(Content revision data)
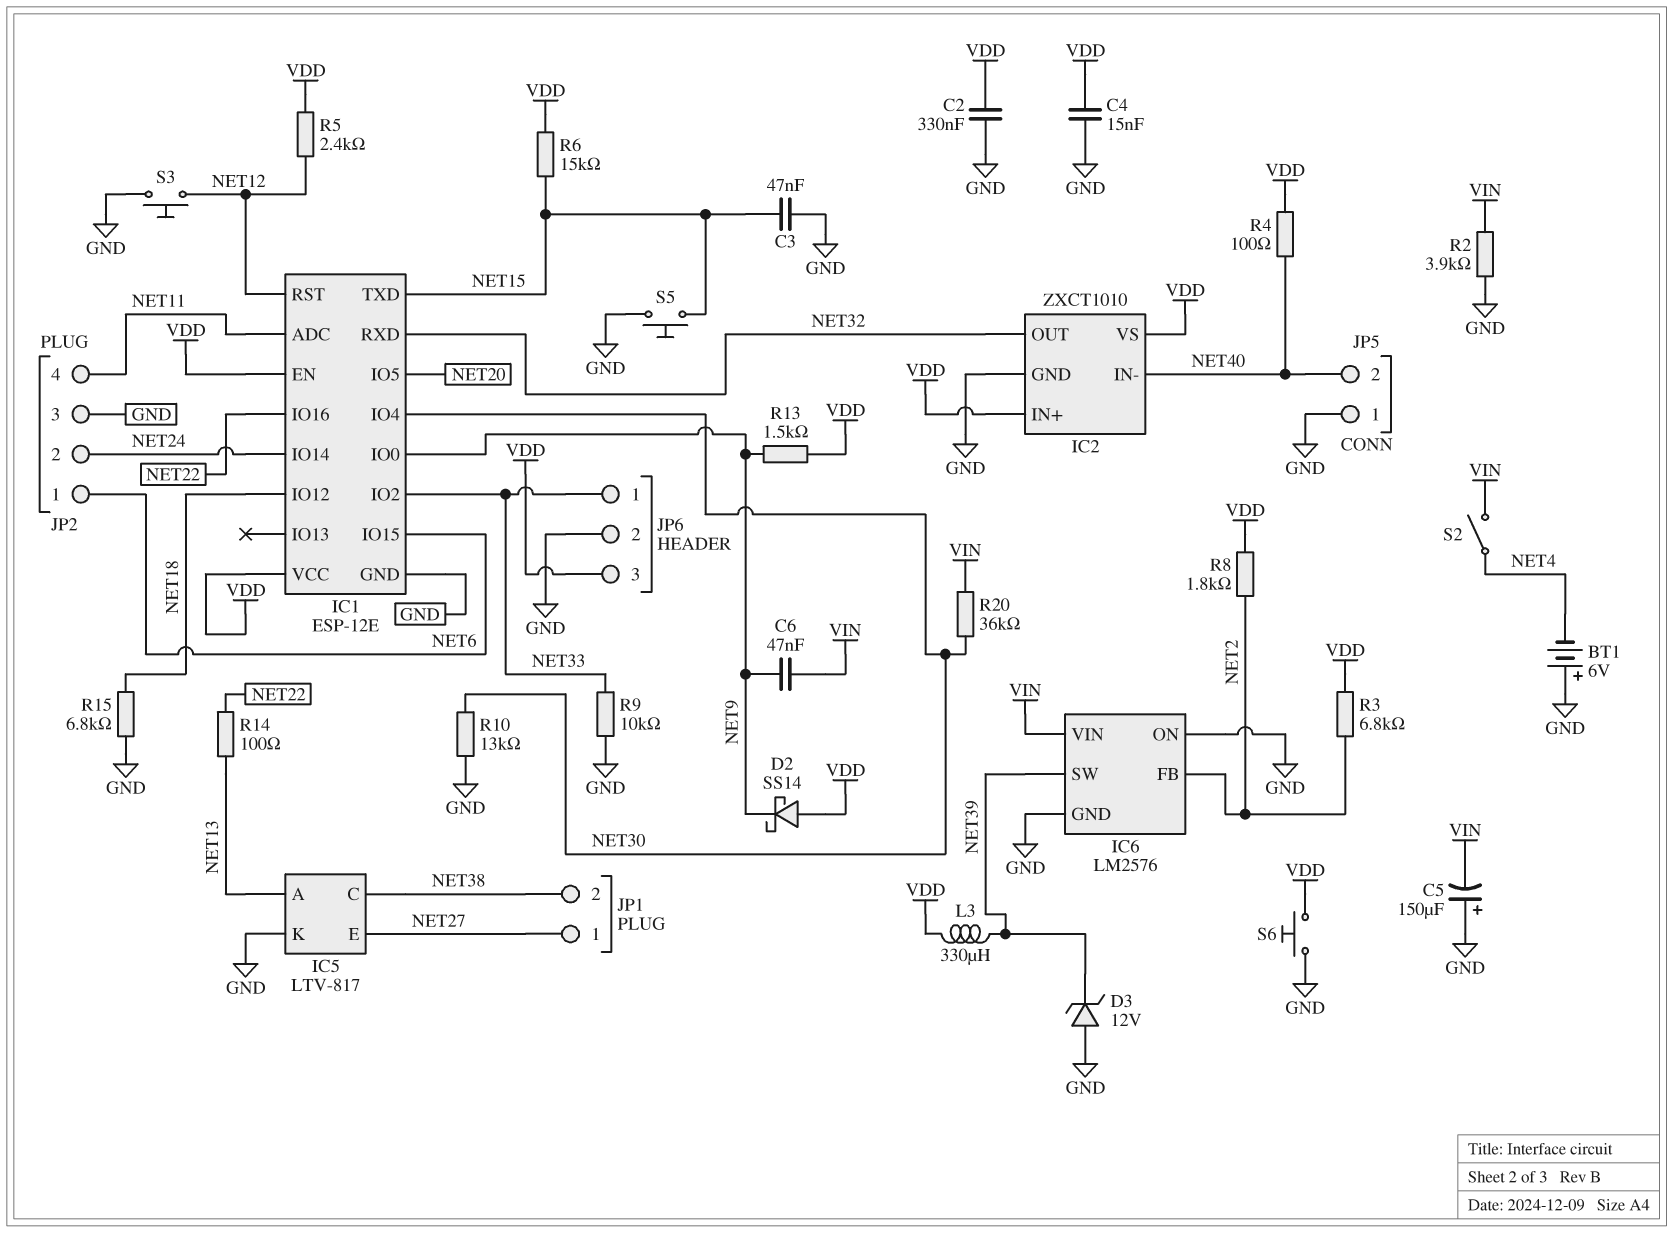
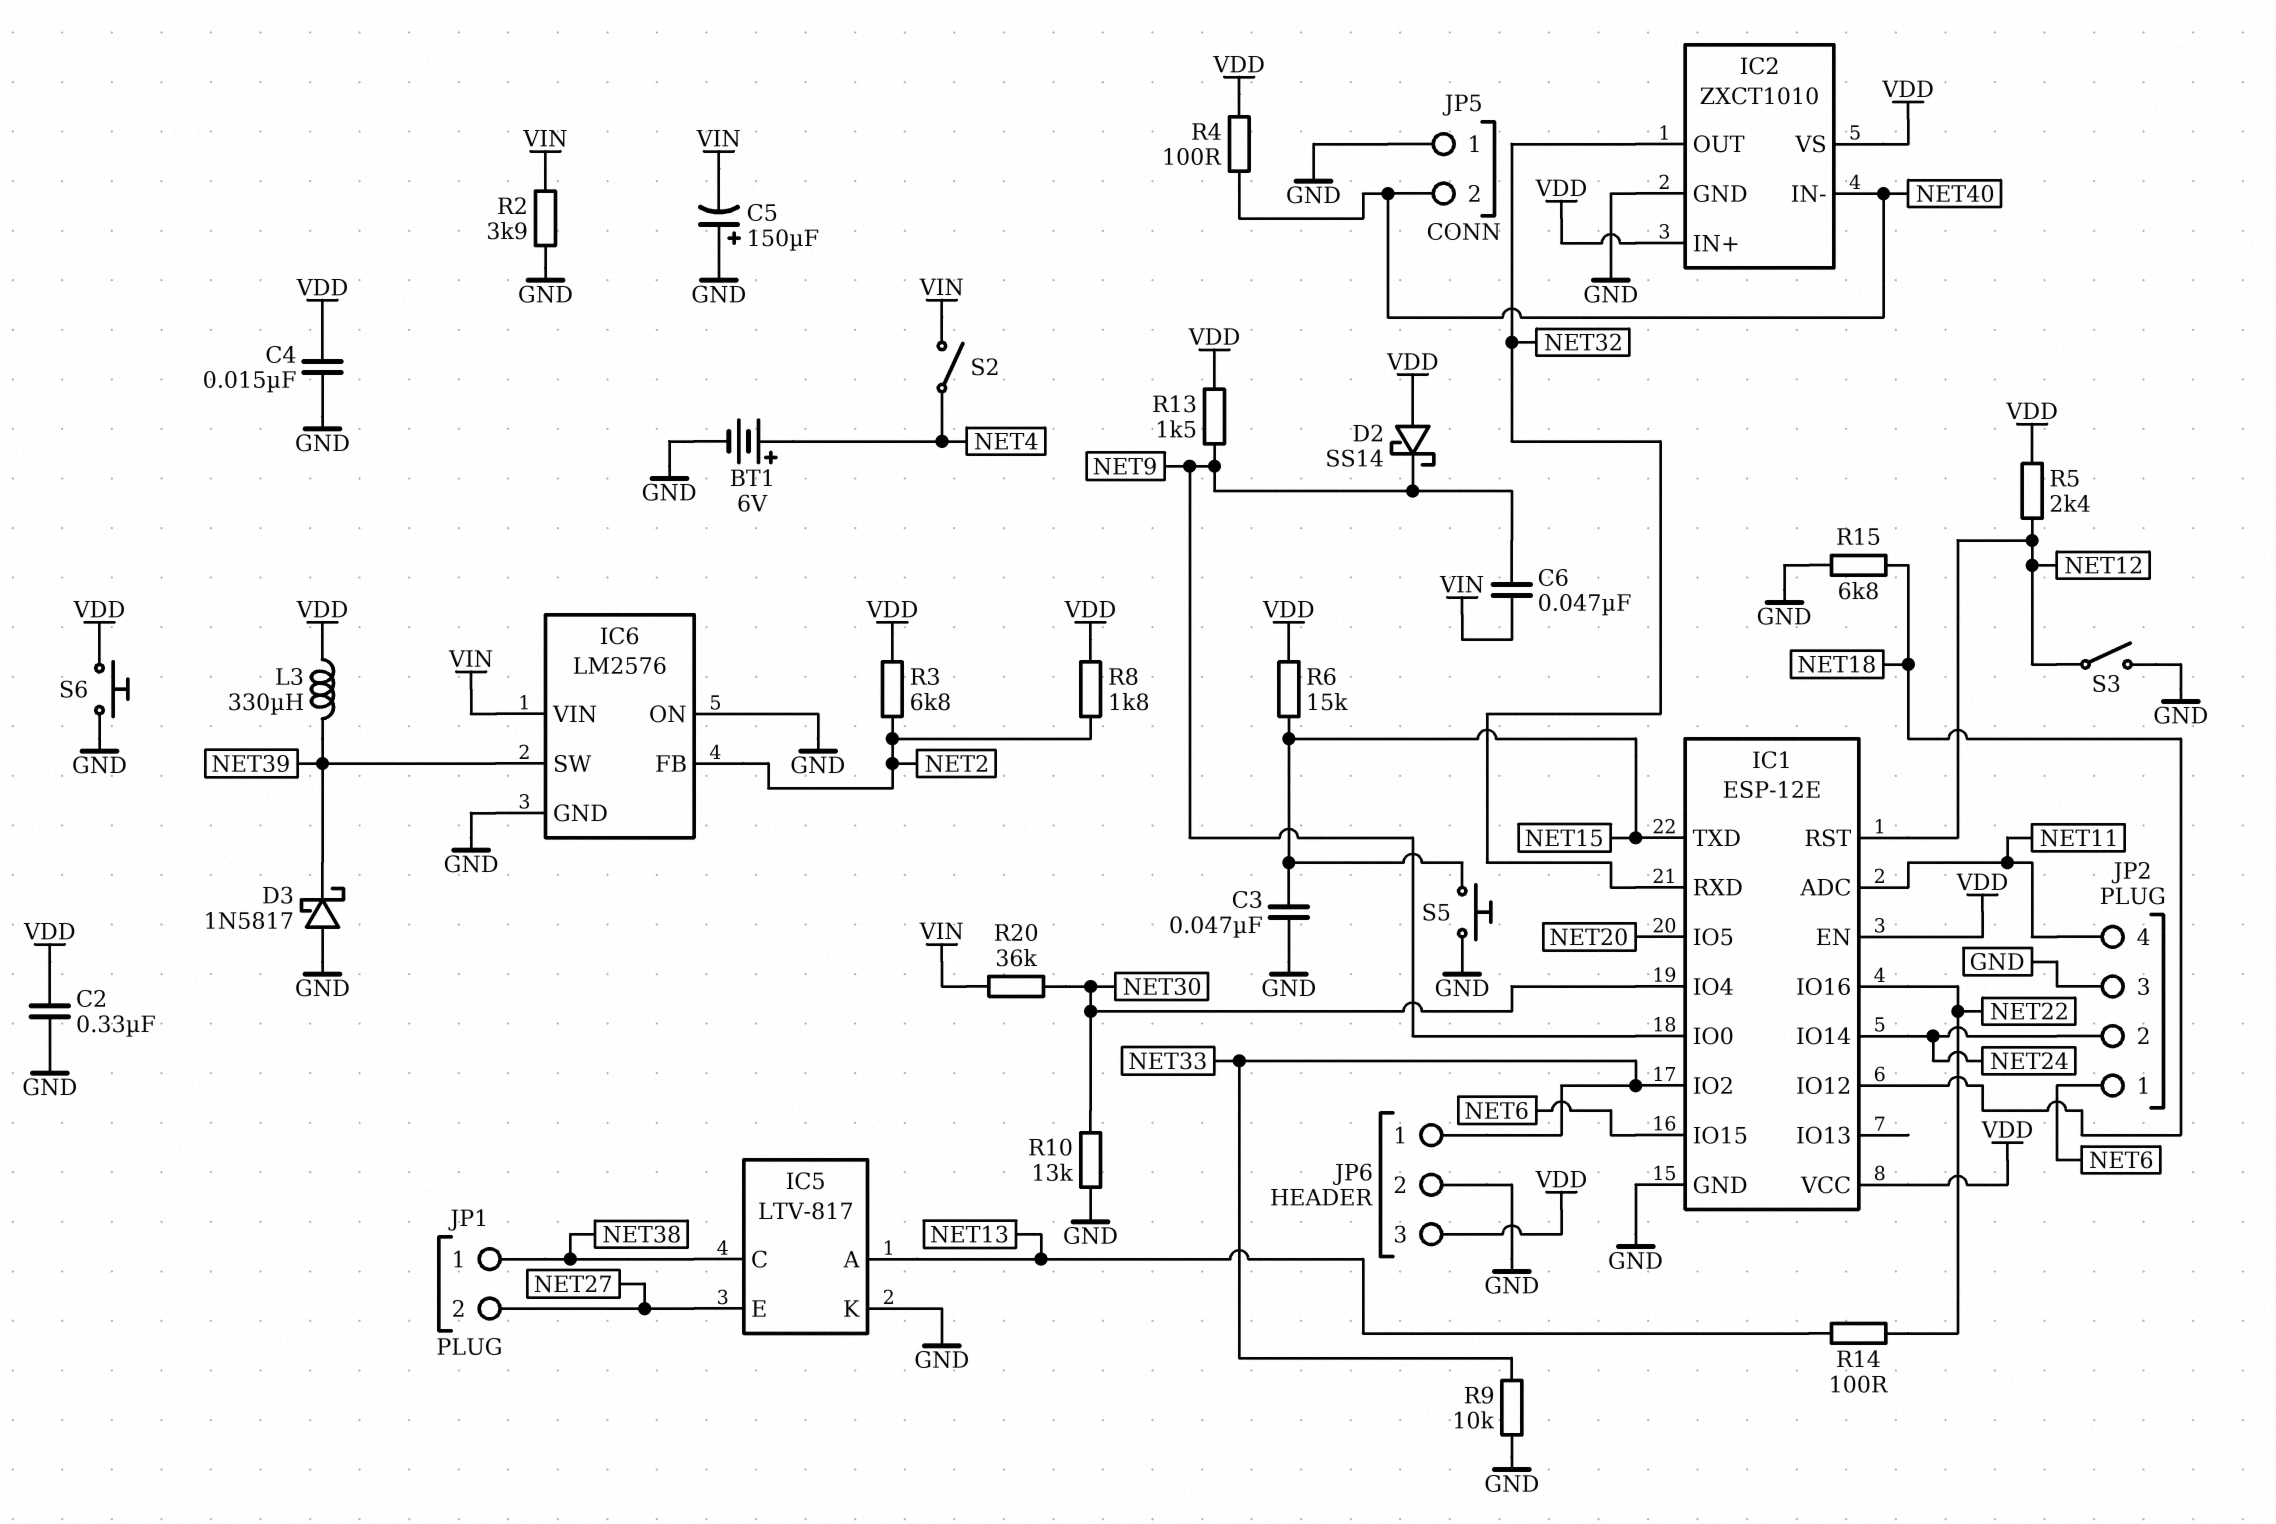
BT1: 6V (plus GND, minus NET4) -> 6V (plus NET4, minus GND)
D3: zener 12V (A GND, K NET39) -> schottky 1N5817 (A GND, K NET39)
JP1 pin 1: NET27 -> NET38
JP1 pin 2: NET38 -> NET27
S3: button (GND, NET12) -> switch (GND, NET12)

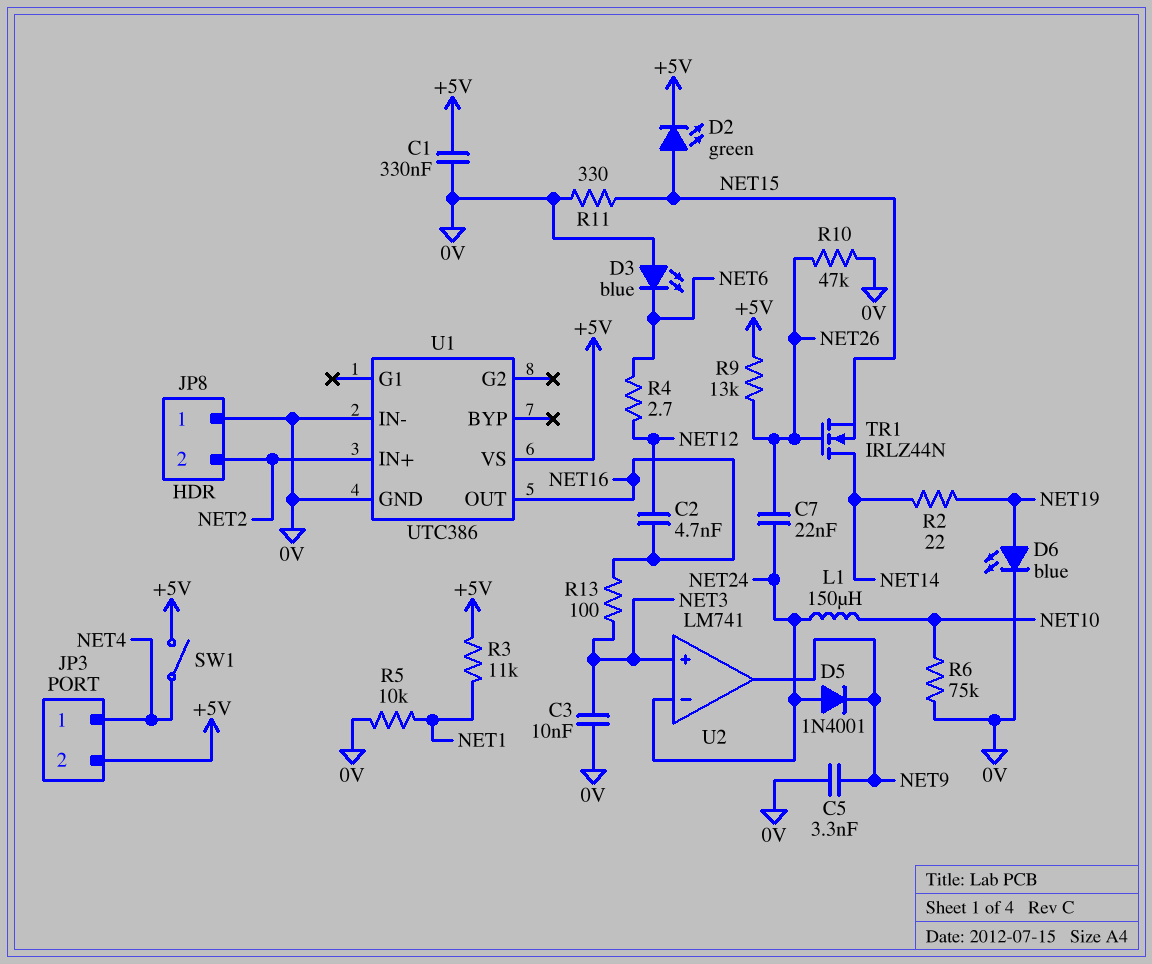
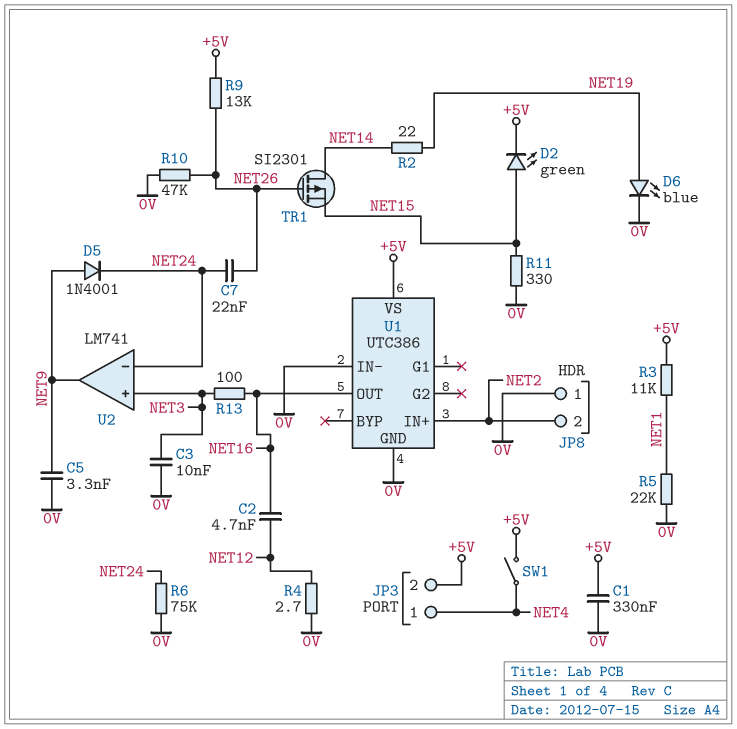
D3: LED blue (A 0V, K NET6) -> none
D5: diode 1N4001 (A NET24, K NET9) -> diode 1N4001 (A NET9, K NET24)
L1: 150uH (NET10, NET24) -> none
R4: 2.7 (NET6, NET12) -> 2.7 (0V, NET12)
R5: 10k (0V, NET1) -> 22k (0V, NET1)
R6: 75k (0V, NET10) -> 75k (0V, NET24)
TR1: NMOS IRLZ44N (G NET26, D NET14, S NET15) -> PMOS SI2301 (G NET26, D NET14, S NET15)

* **AIM OF THE EXERCISE**
Filter the data above down to lines with the word "none", and copy them.

* **TASK RESULT**
D3: LED blue (A 0V, K NET6) -> none
L1: 150uH (NET10, NET24) -> none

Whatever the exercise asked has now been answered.